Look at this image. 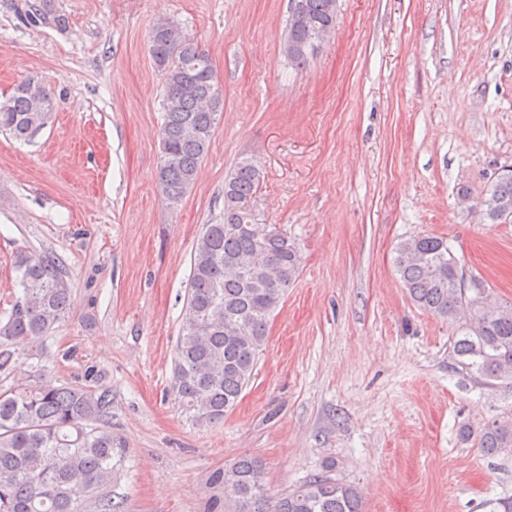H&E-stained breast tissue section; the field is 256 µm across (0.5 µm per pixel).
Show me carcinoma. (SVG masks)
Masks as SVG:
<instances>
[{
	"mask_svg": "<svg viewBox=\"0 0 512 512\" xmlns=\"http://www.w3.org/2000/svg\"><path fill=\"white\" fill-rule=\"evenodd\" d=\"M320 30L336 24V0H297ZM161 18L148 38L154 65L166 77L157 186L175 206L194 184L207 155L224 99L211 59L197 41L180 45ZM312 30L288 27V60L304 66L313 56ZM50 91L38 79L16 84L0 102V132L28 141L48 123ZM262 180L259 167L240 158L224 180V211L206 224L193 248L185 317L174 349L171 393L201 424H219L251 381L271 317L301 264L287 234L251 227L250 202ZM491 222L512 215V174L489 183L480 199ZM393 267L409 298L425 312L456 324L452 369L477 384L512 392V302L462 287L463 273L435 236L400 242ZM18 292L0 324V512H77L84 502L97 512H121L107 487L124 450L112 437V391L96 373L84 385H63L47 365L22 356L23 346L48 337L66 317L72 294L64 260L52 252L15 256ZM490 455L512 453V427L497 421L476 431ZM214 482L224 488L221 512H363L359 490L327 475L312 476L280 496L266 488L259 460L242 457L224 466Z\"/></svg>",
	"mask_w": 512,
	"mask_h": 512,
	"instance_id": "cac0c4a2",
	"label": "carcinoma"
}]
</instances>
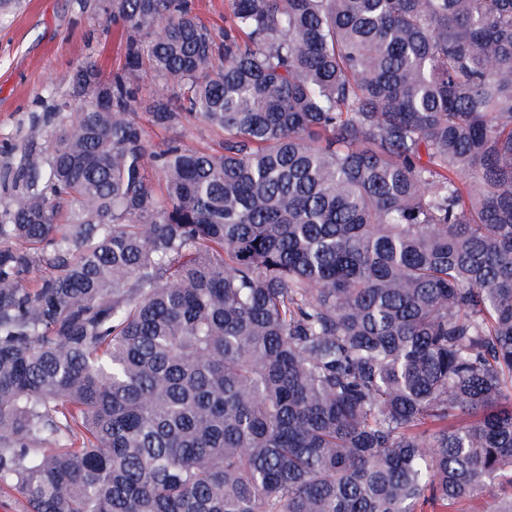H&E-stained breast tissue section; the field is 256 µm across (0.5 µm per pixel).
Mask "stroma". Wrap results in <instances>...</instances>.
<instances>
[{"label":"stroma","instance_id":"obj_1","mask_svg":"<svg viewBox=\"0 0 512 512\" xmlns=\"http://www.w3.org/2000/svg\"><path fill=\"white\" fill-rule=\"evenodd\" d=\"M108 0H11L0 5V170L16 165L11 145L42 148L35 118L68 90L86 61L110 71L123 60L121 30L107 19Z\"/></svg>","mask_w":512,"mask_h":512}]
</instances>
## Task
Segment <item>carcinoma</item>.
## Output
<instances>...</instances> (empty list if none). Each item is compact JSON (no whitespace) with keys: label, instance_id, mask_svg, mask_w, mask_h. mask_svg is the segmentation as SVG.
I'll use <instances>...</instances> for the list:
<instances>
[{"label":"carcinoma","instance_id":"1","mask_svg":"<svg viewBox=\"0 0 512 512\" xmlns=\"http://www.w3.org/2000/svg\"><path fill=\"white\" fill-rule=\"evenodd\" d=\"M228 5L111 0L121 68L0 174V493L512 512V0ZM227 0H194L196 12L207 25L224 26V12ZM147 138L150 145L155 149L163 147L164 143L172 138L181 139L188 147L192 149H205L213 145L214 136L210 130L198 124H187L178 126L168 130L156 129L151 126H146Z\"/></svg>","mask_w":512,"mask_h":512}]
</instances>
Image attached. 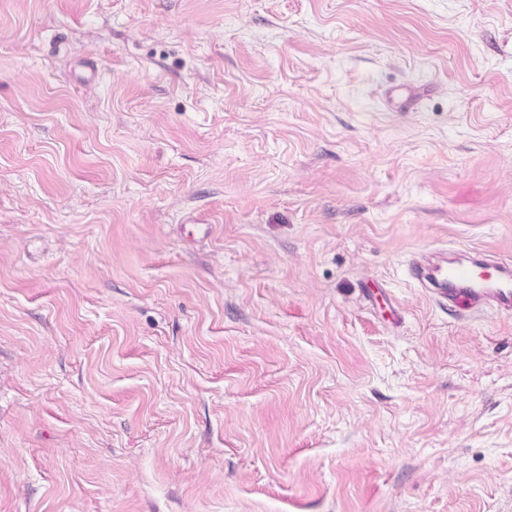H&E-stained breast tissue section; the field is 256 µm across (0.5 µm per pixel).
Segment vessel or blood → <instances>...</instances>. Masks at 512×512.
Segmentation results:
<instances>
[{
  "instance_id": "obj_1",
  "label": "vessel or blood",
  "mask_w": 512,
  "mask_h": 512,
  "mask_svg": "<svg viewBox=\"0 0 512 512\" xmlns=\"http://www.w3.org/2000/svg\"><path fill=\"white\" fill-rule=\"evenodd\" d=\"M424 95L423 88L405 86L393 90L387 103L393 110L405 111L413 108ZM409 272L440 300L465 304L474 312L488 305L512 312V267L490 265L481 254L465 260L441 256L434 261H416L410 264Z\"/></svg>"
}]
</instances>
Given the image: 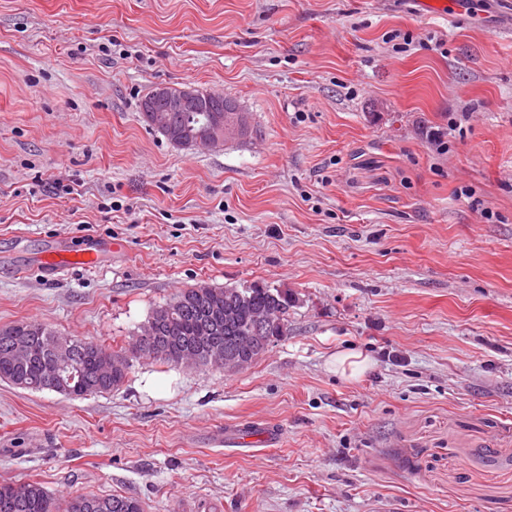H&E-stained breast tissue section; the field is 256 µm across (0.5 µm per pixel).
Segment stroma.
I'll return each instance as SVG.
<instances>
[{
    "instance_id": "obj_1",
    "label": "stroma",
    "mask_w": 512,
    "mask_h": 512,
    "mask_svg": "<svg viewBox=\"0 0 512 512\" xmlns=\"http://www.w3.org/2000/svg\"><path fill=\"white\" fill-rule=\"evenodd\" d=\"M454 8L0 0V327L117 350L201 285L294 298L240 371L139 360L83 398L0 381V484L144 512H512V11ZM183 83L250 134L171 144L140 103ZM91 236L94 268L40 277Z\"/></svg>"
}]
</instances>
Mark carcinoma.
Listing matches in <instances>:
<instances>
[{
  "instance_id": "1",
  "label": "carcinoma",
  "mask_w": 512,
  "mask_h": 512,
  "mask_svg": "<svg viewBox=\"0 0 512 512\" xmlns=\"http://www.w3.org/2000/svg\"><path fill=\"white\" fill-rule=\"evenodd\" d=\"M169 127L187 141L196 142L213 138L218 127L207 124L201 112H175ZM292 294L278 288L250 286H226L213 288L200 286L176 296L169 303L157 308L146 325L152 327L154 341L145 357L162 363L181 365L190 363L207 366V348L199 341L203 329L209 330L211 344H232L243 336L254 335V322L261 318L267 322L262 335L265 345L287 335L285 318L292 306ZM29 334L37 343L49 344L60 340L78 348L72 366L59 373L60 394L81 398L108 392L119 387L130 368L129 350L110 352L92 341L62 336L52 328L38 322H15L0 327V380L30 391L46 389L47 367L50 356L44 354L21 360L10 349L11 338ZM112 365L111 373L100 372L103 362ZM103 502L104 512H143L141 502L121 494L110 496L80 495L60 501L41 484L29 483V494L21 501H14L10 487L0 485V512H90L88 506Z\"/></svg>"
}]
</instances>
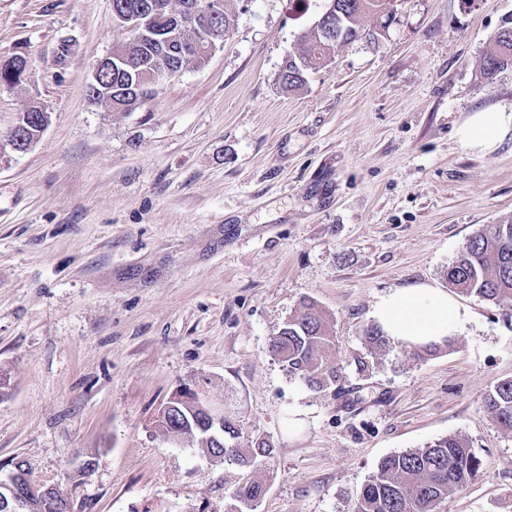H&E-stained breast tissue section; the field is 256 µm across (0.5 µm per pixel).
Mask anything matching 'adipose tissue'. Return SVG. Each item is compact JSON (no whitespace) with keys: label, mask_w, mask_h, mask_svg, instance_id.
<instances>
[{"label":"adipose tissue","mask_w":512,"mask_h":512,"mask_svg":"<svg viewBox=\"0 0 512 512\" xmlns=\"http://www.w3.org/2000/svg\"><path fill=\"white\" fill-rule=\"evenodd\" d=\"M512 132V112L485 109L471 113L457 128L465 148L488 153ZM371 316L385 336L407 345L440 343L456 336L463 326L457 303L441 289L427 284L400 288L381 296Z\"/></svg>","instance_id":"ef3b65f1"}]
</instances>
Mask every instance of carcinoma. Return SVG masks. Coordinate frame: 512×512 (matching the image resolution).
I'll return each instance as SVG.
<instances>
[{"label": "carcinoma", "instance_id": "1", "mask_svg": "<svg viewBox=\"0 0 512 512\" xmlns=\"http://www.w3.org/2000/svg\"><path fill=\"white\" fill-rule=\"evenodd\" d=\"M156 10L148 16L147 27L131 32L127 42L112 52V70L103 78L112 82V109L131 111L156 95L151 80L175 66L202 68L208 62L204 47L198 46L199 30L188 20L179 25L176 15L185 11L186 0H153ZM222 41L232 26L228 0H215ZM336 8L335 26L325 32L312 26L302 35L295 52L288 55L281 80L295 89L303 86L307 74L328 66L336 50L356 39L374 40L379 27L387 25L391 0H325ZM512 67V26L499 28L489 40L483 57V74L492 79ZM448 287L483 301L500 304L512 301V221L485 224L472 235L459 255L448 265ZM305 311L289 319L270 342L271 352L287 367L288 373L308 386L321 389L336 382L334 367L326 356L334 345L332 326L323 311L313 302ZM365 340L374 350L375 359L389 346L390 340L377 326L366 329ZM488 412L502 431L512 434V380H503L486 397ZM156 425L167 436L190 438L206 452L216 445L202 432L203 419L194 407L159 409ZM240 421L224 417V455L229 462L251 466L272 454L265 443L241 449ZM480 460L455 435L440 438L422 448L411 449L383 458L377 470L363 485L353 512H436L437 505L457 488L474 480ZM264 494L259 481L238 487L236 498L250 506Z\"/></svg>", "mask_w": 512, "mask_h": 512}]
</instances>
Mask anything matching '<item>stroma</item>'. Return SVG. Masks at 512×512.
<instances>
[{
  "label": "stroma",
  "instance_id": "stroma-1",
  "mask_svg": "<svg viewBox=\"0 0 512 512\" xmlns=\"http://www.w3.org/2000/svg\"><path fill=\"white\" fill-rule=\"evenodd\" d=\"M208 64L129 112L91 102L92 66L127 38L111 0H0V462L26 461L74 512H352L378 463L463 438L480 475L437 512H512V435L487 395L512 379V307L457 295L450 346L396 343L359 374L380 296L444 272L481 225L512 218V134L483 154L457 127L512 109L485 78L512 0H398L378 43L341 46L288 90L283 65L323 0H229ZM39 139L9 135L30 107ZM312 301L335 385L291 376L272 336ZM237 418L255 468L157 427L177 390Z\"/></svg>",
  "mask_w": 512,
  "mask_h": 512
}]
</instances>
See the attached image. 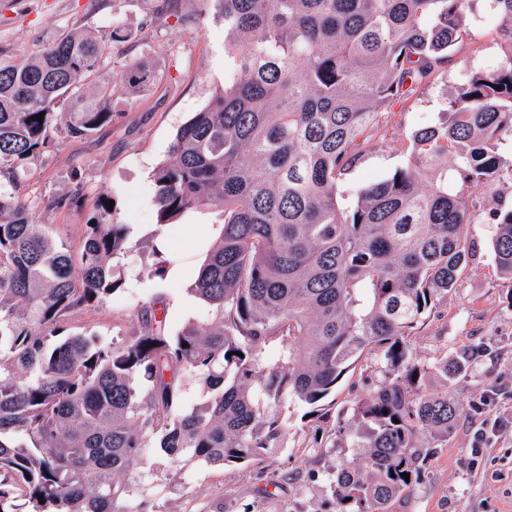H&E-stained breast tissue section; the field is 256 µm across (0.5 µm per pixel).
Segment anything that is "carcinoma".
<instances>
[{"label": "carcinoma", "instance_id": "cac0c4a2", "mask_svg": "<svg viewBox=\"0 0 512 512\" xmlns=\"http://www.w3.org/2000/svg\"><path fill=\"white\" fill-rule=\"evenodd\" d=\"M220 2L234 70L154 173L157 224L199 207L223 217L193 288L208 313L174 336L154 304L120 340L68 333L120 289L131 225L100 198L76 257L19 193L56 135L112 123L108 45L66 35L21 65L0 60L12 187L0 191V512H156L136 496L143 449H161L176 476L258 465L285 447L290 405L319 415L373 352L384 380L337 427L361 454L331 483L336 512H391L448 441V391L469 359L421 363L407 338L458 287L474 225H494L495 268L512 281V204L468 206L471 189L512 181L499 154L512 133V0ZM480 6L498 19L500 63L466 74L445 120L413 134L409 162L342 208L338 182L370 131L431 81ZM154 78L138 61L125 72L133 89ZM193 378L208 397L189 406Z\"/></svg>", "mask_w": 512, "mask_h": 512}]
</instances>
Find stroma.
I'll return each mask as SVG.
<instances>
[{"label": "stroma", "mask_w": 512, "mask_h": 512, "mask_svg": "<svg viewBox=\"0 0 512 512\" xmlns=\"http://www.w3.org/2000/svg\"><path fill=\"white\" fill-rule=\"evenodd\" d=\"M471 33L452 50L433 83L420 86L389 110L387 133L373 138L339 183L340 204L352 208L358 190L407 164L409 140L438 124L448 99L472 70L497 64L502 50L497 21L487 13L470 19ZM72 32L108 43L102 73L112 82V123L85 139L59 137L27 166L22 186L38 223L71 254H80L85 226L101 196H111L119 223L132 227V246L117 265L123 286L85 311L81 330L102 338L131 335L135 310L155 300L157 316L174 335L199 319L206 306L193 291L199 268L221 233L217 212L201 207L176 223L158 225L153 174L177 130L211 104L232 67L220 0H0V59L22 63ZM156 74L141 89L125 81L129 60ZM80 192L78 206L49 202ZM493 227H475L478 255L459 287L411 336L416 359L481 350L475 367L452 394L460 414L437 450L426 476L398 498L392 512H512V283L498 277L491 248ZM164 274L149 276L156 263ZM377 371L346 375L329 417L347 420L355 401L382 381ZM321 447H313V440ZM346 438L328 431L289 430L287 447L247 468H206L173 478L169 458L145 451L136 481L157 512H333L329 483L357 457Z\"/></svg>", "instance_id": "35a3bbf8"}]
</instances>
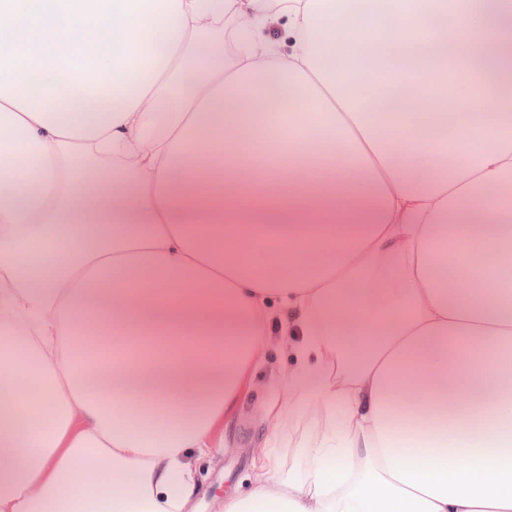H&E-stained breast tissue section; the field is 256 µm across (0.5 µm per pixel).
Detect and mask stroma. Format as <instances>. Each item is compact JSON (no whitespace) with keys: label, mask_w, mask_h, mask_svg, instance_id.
+ + + +
* Written task
Quote exactly, and only, the lines from the line containing "Segment anything that" through the final line of the records above, both included, omitting any pictures.

* Result of this exercise
Segment anything that is "carcinoma".
<instances>
[{"label": "carcinoma", "instance_id": "cac0c4a2", "mask_svg": "<svg viewBox=\"0 0 512 512\" xmlns=\"http://www.w3.org/2000/svg\"><path fill=\"white\" fill-rule=\"evenodd\" d=\"M220 2L234 70L154 173L157 224L199 207L223 217L193 288L208 313L174 336L154 304L120 340L68 333L120 289L131 225L100 198L76 257L19 193L56 135L112 123L108 45L66 35L21 65L0 60L12 187L0 191V512H156L136 496L143 449H161L176 476L258 465L285 447L290 405L319 415L373 352L384 380L337 427L361 454L331 483L336 512H391L448 441V391L469 359L421 363L407 338L458 287L474 225H494L495 268L512 281V204L468 206L471 189L512 181L499 154L512 133V0ZM480 6L498 19L500 63L466 74L445 120L413 134L409 162L342 208L338 182L370 131L431 81ZM154 78L138 61L125 72L133 89ZM193 378L208 397L189 406Z\"/></svg>", "mask_w": 512, "mask_h": 512}]
</instances>
Find stroma.
I'll return each mask as SVG.
<instances>
[{"label": "stroma", "mask_w": 512, "mask_h": 512, "mask_svg": "<svg viewBox=\"0 0 512 512\" xmlns=\"http://www.w3.org/2000/svg\"><path fill=\"white\" fill-rule=\"evenodd\" d=\"M471 33L452 50L433 83L420 86L389 110L387 133L373 138L339 183L340 204L352 208L358 190L407 164L409 140L438 124L448 99L472 70L497 64L502 50L497 21L487 13L470 19ZM72 32L108 43L102 73L112 82V123L85 139L59 137L27 166L22 186L38 223L71 254H80L85 226L101 196H111L119 223L132 227V246L117 265L123 286L85 311L81 330L102 338L131 335L135 310L155 300L157 316L174 335L199 319L206 306L193 291L199 268L221 233L217 212L201 207L176 223L158 225L153 174L177 130L211 104L232 67L220 0H0V59L22 63ZM156 74L141 89L125 81L129 60ZM80 192L78 206L49 202ZM493 227H475L478 255L459 287L411 336L416 359L481 350L475 367L452 394L460 414L437 450L426 476L398 498L392 512H512V283L498 277L491 248ZM164 274L149 276L156 263ZM377 371L346 375L329 417L347 420L355 401L382 381ZM321 447H313V440ZM346 438L328 431L289 430L287 447L247 468H206L173 478L169 458L145 451L136 481L157 512H333L329 483L357 457Z\"/></svg>", "instance_id": "35a3bbf8"}]
</instances>
H&E-stained breast tissue section; the field is 256 µm across (0.5 µm per pixel).
Detect and mask stroma. Format as <instances>. Each item is compact JSON (no whitespace) with keys: label, mask_w, mask_h, mask_svg, instance_id.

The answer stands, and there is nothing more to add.